Data items
§
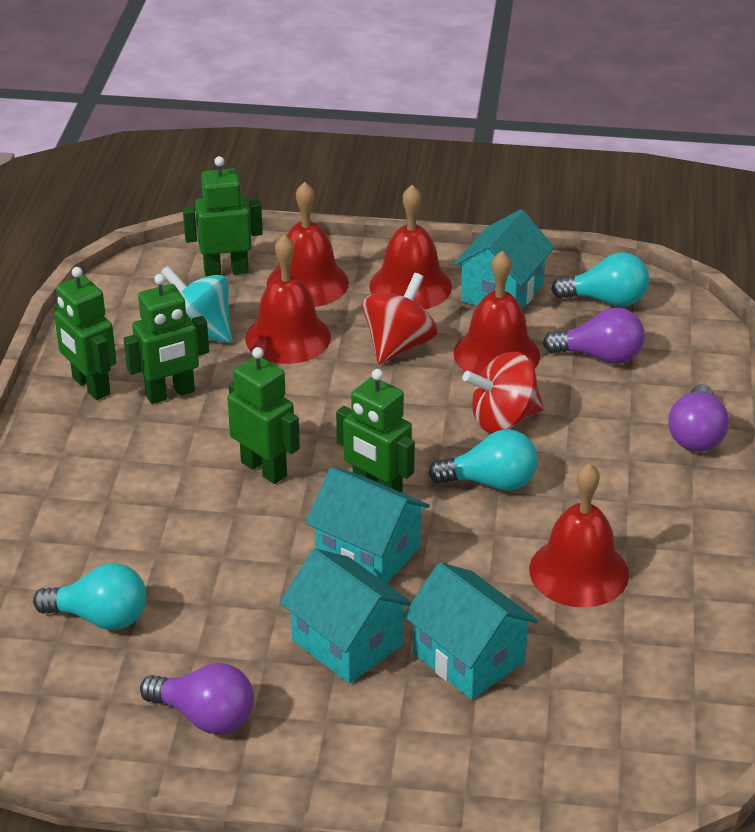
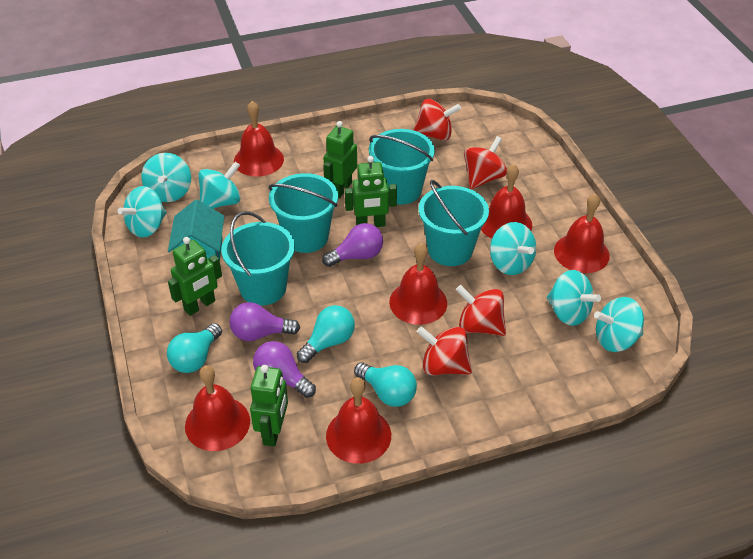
green robot: 5 -> 4
red bell: 5 -> 6
red spinning top: 2 -> 4
turquoise bucket: 0 -> 4
turquoise house: 4 -> 1
turquoise spinning top: 1 -> 6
§
WORK INSTRUCTION: Pictures stay out, and every line of the records is transcribed exactly.

REPLY TO THE EXERCISE:
green robot: 5 -> 4
red bell: 5 -> 6
red spinning top: 2 -> 4
turquoise bucket: 0 -> 4
turquoise house: 4 -> 1
turquoise spinning top: 1 -> 6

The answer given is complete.